• **GOAL OF THE EXERCISE**: Once you find the line with "C2: 100nF (GND, VDD) -> 100nF (N_2, VDD)" in the data that follows, repeat it and every line after it exactly, through the line with "U1 pin PB2: N_2 -> none".

• **RECORDS SUPPLIED**:
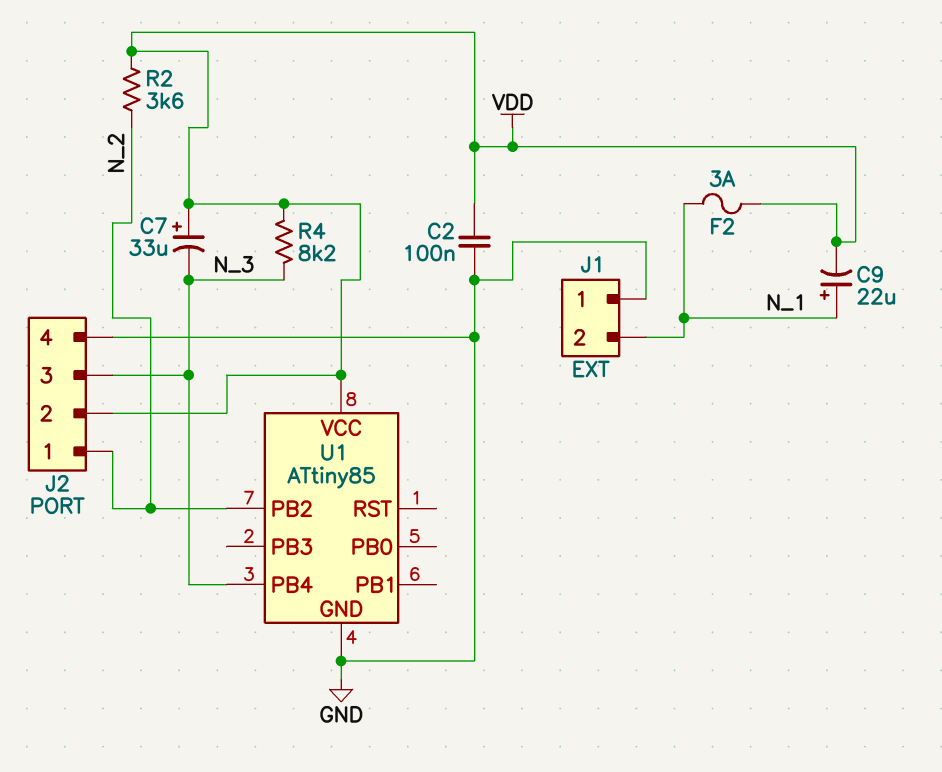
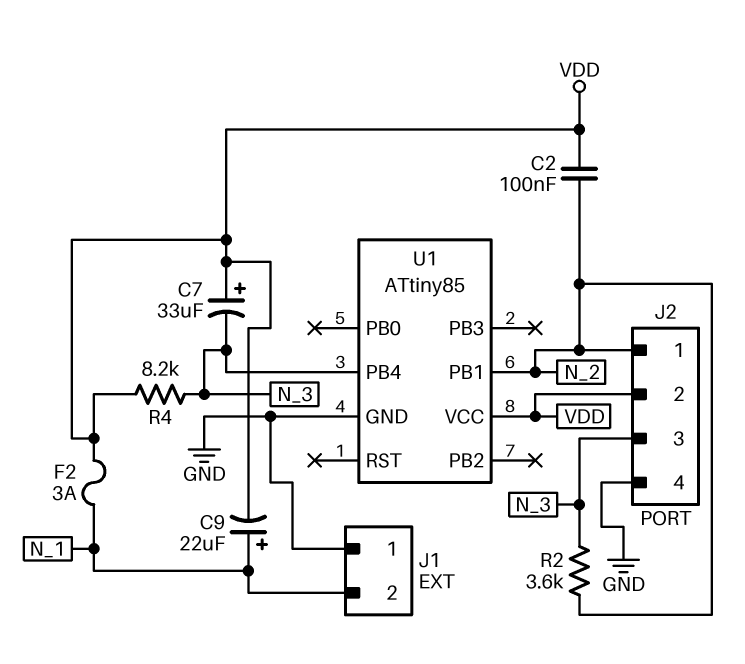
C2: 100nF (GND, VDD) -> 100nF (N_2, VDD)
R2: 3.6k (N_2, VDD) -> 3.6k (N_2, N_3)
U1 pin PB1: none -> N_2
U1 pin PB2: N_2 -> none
---
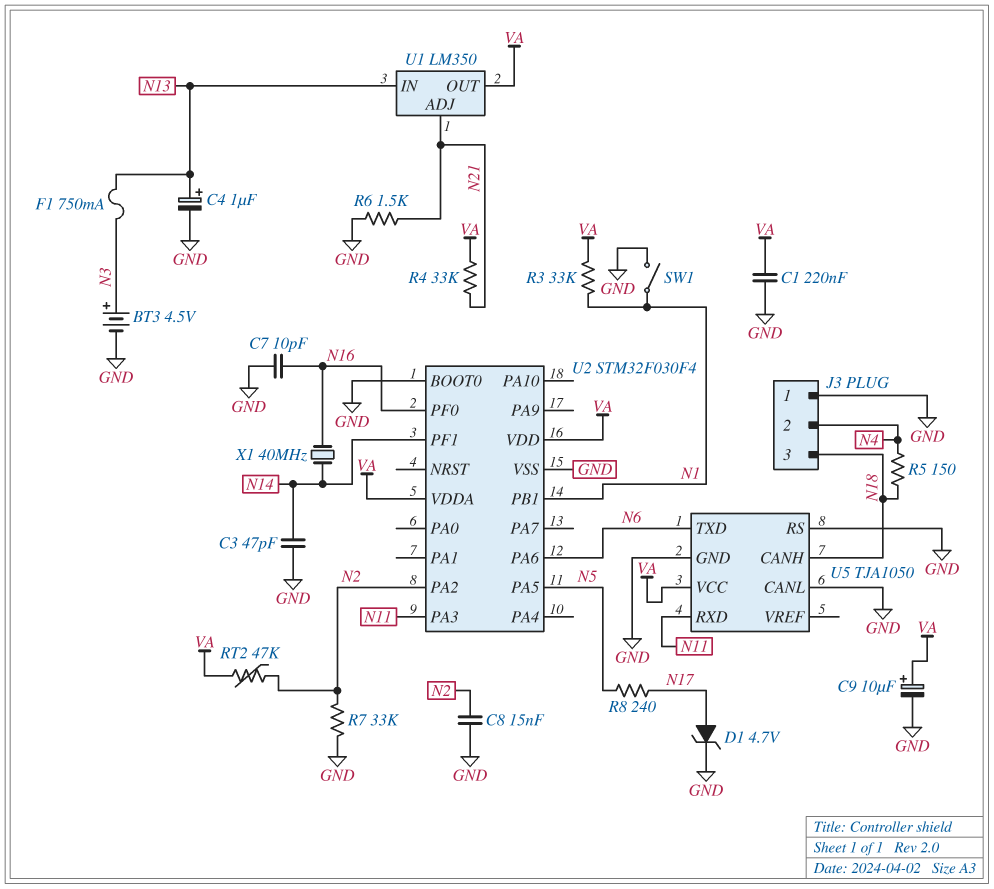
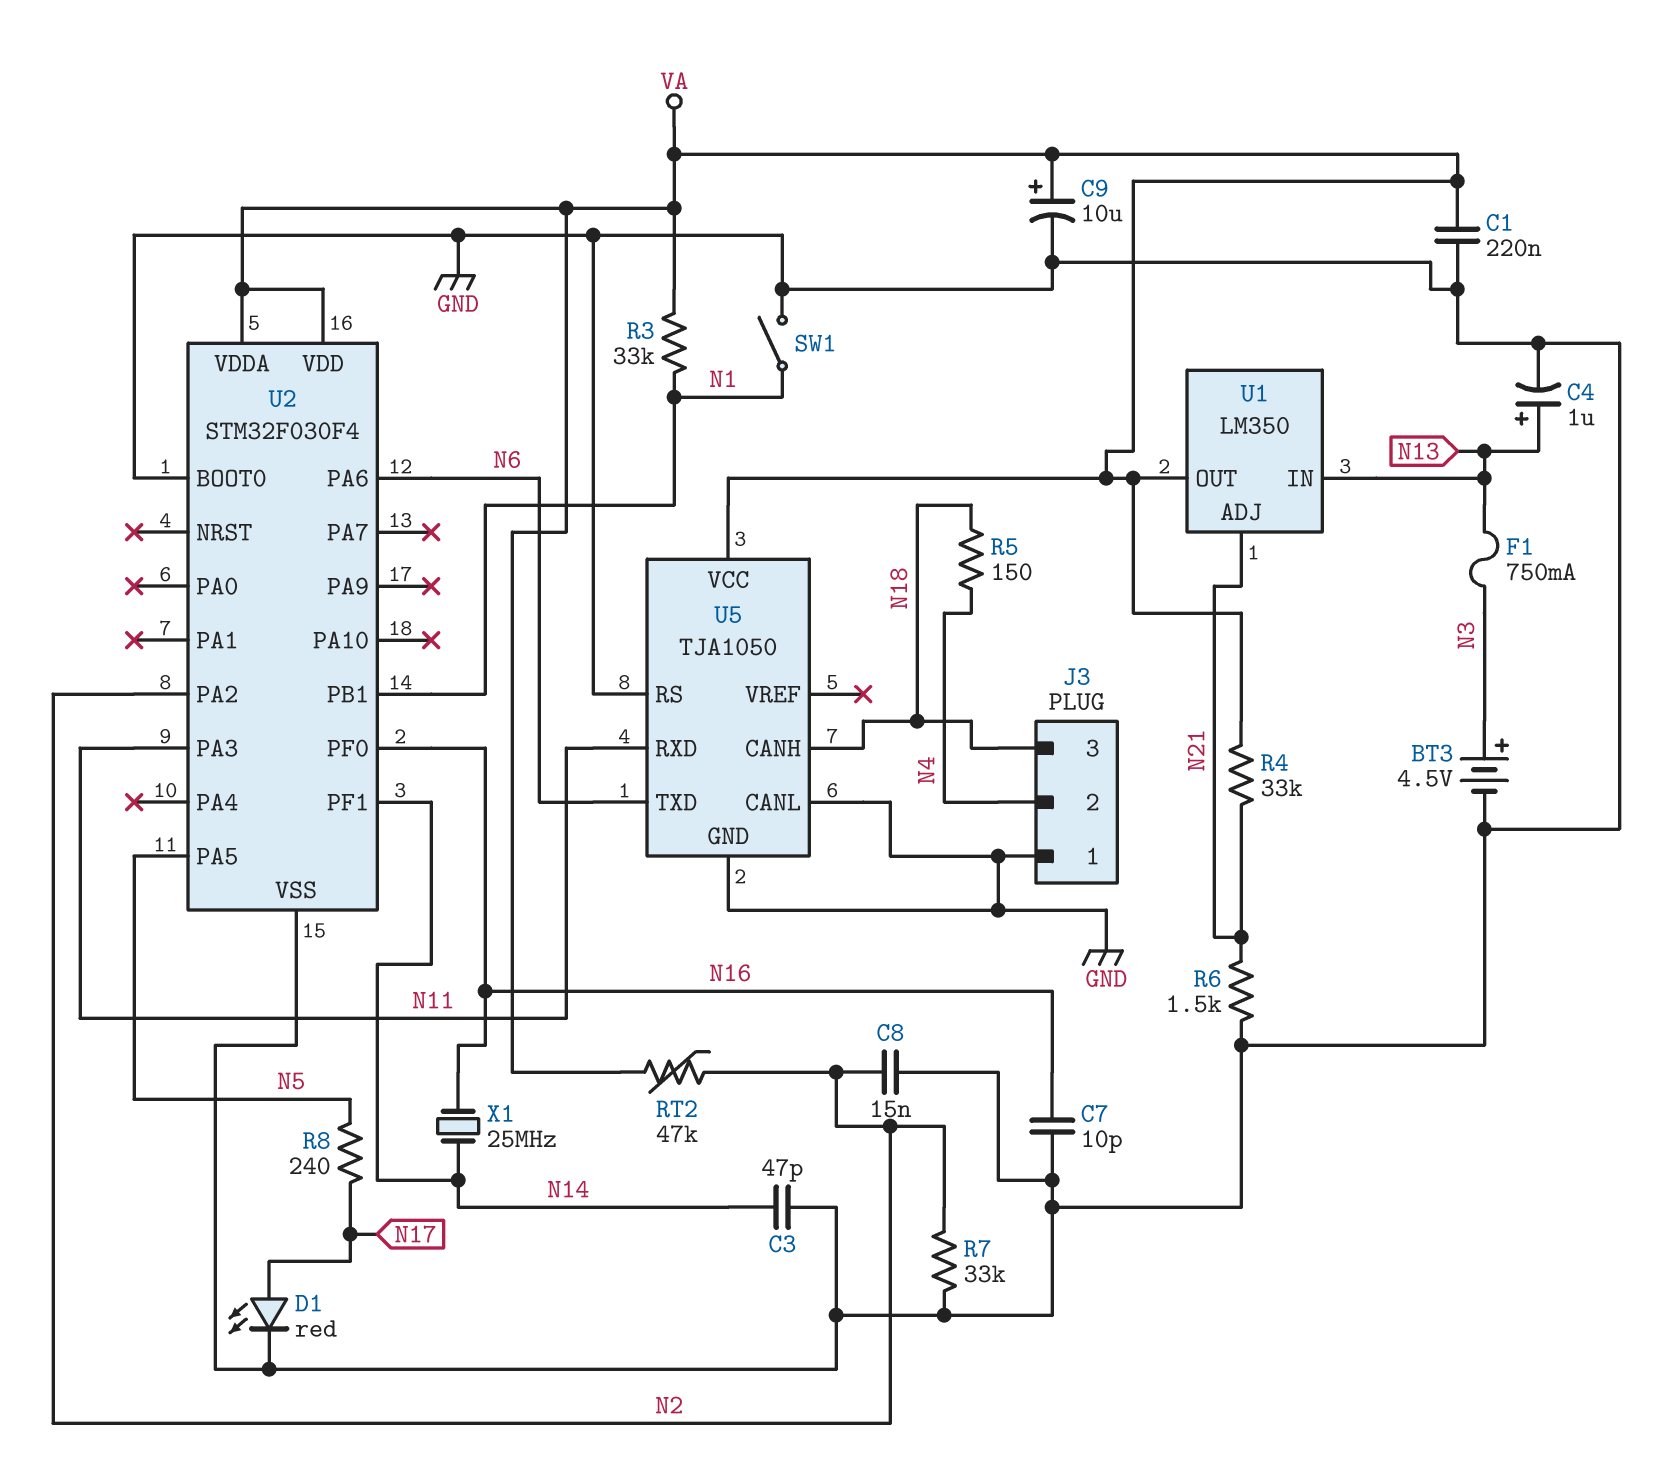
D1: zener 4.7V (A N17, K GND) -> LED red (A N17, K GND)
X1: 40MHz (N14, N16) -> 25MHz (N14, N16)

• **SOLUTION TO THIS PROBLEM**:
C2: 100nF (GND, VDD) -> 100nF (N_2, VDD)
R2: 3.6k (N_2, VDD) -> 3.6k (N_2, N_3)
U1 pin PB1: none -> N_2
U1 pin PB2: N_2 -> none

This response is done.